Please count how many lines in the entries contain the string "acciaccatura", treating uppercase and lowercase as different, and reply with only that number.

(Stored records)
# # # # #

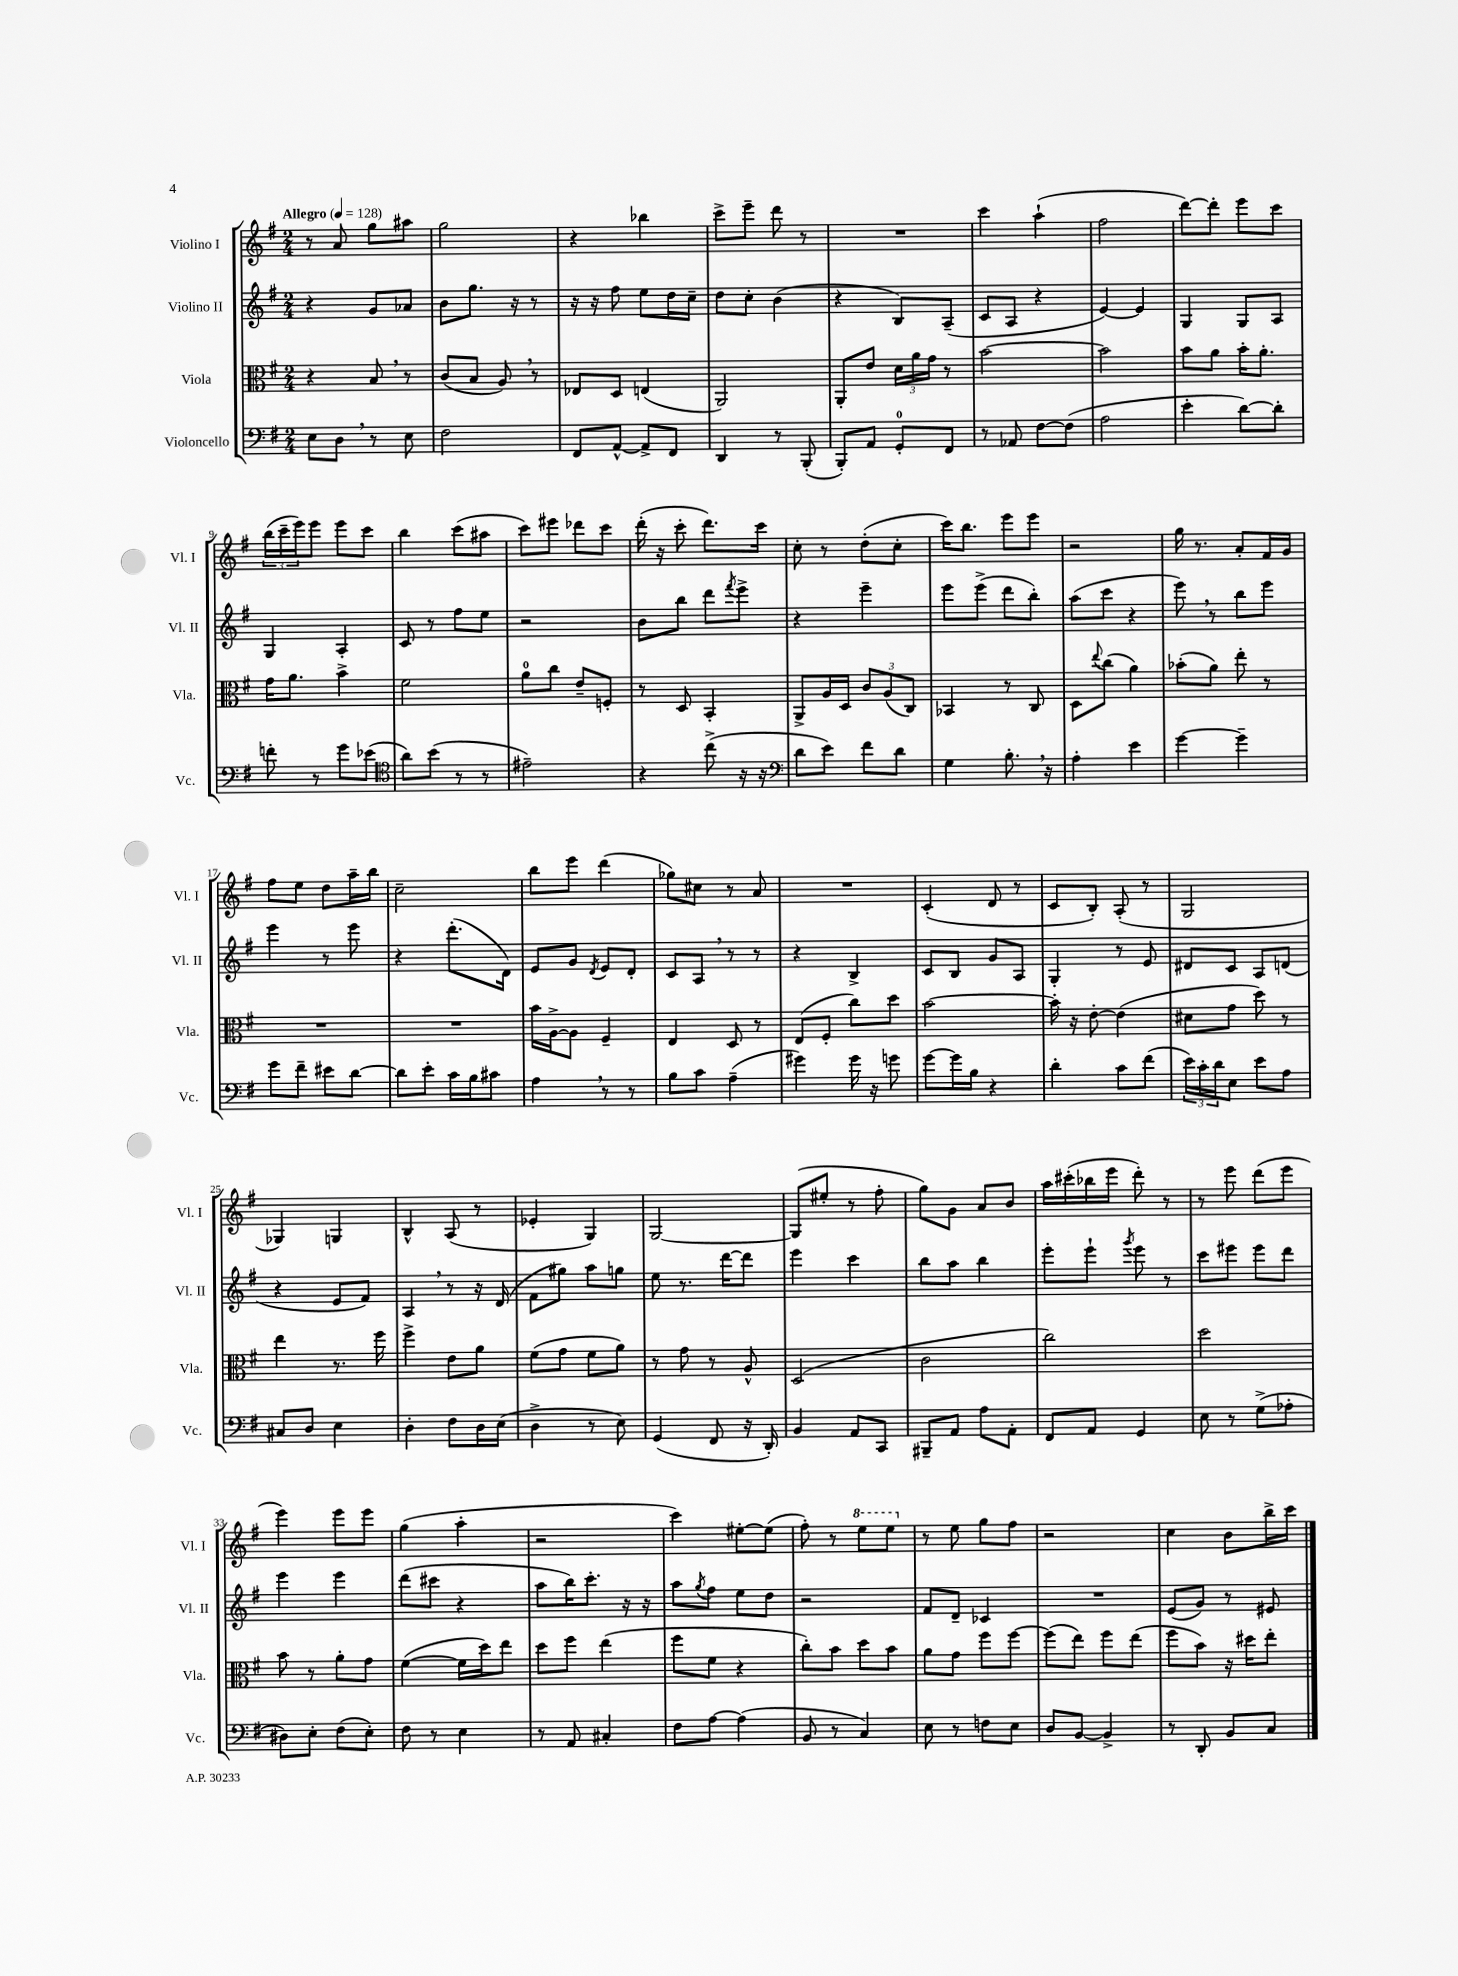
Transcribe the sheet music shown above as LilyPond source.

<<
\new StaffGroup <<
\new Staff = "s0" \with { instrumentName = "Violino I" shortInstrumentName = "Vl. I" } {
    \clef treble \key g \major \numericTimeSignature \time 2/4 \tempo "Allegro" 4 = 128
    r8 a'8 g''8 ais''8 |
    g''2 |
    r4 bes''4 |
    c'''8-> e'''8-- d'''8 r8 |
    R2 |
    c'''4 a''4-!( |
    fis''2 |
    d'''8~) d'''8-. e'''8 c'''8 |
    \tuplet 3/2 { b''16( c'''16-- e'''16) } e'''8 e'''8 c'''8 |
    b''4 c'''8( ais''8 |
    c'''8) eis'''8 des'''8 c'''8 |
    d'''16-.( r16 c'''8-. d'''8.) c'''16 |
    c''8-. r8 d''8-.( c''8-. |
    c'''16) b''8. e'''8 e'''8 |
    r2 |
    g''16 r8. a'8-. fis'16 g'16 |
    fis''8 e''8 d''8 a''16-- b''16 |
    c''2-- |
    b''8 e'''8 d'''4( |
    ges''8) cis''8 r8 a'8 |
    R2 |
    c'4-.( d'8 r8 |
    c'8 b8-.) a8-.( r8 |
    g2 |
    ges4) g4 |
    b4-^ a8( r8 |
    ees'4-. g4) |
    g2~ |
    g8( eis''8-. r8 fis''8-. |
    g''8) g'8 a'8 b'8 |
    a''16 cis'''16-.( bes''16 e'''16 d'''8-.) r8 |
    r8 e'''8 d'''8( e'''8 |
    e'''4) e'''8 e'''8 |
    g''4( a''4-. |
    r2 |
    c'''4) eis''8~-. eis''8( |
    fis''8-.) r8 \ottava #1 e'''8 e'''8 \ottava #0 |
    r8 e''8 g''8 fis''8 |
    r2 |
    c''4 b'8 b''16-> c'''16 \bar "|." |
}
\new Staff = "s1" \with { instrumentName = "Violino II" shortInstrumentName = "Vl. II" } {
    \clef treble \key g \major \numericTimeSignature \time 2/4
    r4 g'8 aes'8 |
    b'8 g''8. r16 r8 |
    r16 r16 fis''8 e''8 d''16 c''16-- |
    d''8 c''8-. b'4( |
    r4 b8) a8--( |
    c'8 a8 r4 |
    e'4~) e'4 |
    g4 g8 a8 |
    g4 a4-. |
    c'8 r8 fis''8 e''8 |
    r2 |
    b'8 b''8 d'''8 \acciaccatura { fis'''8 } e'''8-> |
    r4 e'''4-- |
    e'''8 e'''8->( d'''8 b''8-.) |
    a''8( c'''8 r4 |
    e'''8) \breathe r8 b''8 e'''8 |
    e'''4 r8 e'''8 |
    r4 d'''8.-.( d'16) |
    e'8 g'8 \acciaccatura { d'8 } e'8 d'8-. |
    c'8 a8 \breathe r8 r8 |
    r4 b4-> |
    c'8 b8 g'8 a8 |
    g4-. r8 e'8 |
    dis'8 c'8 a8 d'8( |
    r4 e'8 fis'8) |
    a4 \breathe r8 r16 d'16( |
    fis'8 gis''8) a''8 g''8 |
    e''8 r8. d'''16~ d'''8 |
    e'''4 c'''4 |
    b''8 a''8 b''4 |
    e'''8-. e'''8-! \acciaccatura { g'''8 } e'''8 r8 |
    c'''8 eis'''8 eis'''8 d'''8 |
    e'''4 e'''4 |
    d'''8( cis'''8 r4 |
    a''8 b''16) c'''8.-. r16 r16 |
    a''8 \acciaccatura { g''8 } fis''8 e''8 d''8 |
    r2 |
    fis'8 d'8-- ces'4 |
    R2 |
    e'8( g'8) r8 eis'8 \bar "|." |
}
\new Staff = "s2" \with { instrumentName = "Viola" shortInstrumentName = "Vla." } {
    \clef alto \key g \major \numericTimeSignature \time 2/4
    r4 b8 \breathe r8 |
    c'8( b8 a8) \breathe r8 |
    ees8 d8 e4( |
    a,2) |
    a,8-. e'8 \tuplet 3/2 { d'16 a'16 g'16 } r8 |
    b'2~ |
    b'2 |
    b'8 a'8 b'16-. a'8.-. |
    g'16 a'8. b'4-> |
    fis'2 |
    a'8-0 c''8 e'8-- f8-. |
    r8 d8 b,4-. |
    a,8-> a16 d16 \tuplet 3/2 { c'8 a8( c8) } |
    bes,4 r8 c8 |
    d8 \appoggiatura { e''8 } c''8( a'4) |
    bes'8-.( a'8) e''8-. r8 |
    R2 |
    R2 |
    b'16 a16~-> a8 fis4-- |
    e4 d8 r8 |
    e8( fis8-. c''8) d''8 |
    b'2~ |
    b'16-. r16 e'8~-. e'4( |
    dis'8 g'8 d''8) r8 |
    e''4 r8. fis''16 |
    fis''4-> e'8 a'8 |
    fis'8( g'8 fis'8 a'8) |
    r8 g'8 r8 a8-^ |
    d2( |
    c'2 |
    c''2) |
    d''2 |
    b'8 r8 a'8-. g'8 |
    fis'4~( fis'16 d''16) e''8 |
    d''8 fis''8 e''4( |
    fis''8 fis'8 r4 |
    c''8-.) b'8 d''8 b'8 |
    a'8 g'8 fis''8 fis''8~ |
    fis''8( e''8) fis''8 e''8( |
    fis''8 b'8) r16 dis''16 e''8-. \bar "|." |
}
\new Staff = "s3" \with { instrumentName = "Violoncello" shortInstrumentName = "Vc." } {
    \clef bass \key g \major \numericTimeSignature \time 2/4
    e8 d8 \breathe r8 e8 |
    fis2 |
    fis,8 a,8~-^ a,8-> fis,8 |
    d,4 r8 b,,8-.( |
    b,,8-.) a,8 g,8-0-. fis,8 |
    r8 aes,8 fis8~ fis8( |
    a2 |
    e'4-. d'8~) d'8-. |
    f'8-. r8 g'8 ees'8( |
    \clef tenor a'8) b'8( r8 r8 |
    eis'2--) |
    r4 c''8->( r16 r16 |
    \clef bass d'8 e'8) fis'8 d'8 |
    g4 b8.-. \breathe r16 |
    a4-. e'4 |
    g'4~ g'4-- |
    g'8 fis'8-- eis'8 d'8~ |
    d'8 e'8-. c'16 b16 cis'8 |
    a4 \breathe r8 r8 |
    b8 c'8 a4--( |
    gis'4) gis'16 r16 g'8 |
    g'8~ g'16 b16 r4 |
    d'4-. c'8 fis'8( |
    \tuplet 3/2 { e'16) c'16-. d'16 } e8 e'8 a8 |
    cis8 d8 e4 |
    d4-. fis8 d16 e16( |
    d4-> r8 e8) |
    g,4( fis,8 r16 d,16-.) |
    b,4 a,8 c,8 |
    bis,,8-- a,8 a8 a,8-. |
    fis,8 a,8 g,4 |
    e8 r8 g8->( aes8-. |
    dis8) e8-. fis8( e8-.) |
    fis8 r8 e4 |
    r8 a,8 cis4-. |
    fis8 a8~ a4( |
    b,8 r8 c4) |
    e8 r8 f8 e8 |
    d8 b,8~ b,4-> |
    r8 d,8-. b,8 c8 \bar "|." |
}
>>
>>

# # # # #

### [TASK SOLUTION]
4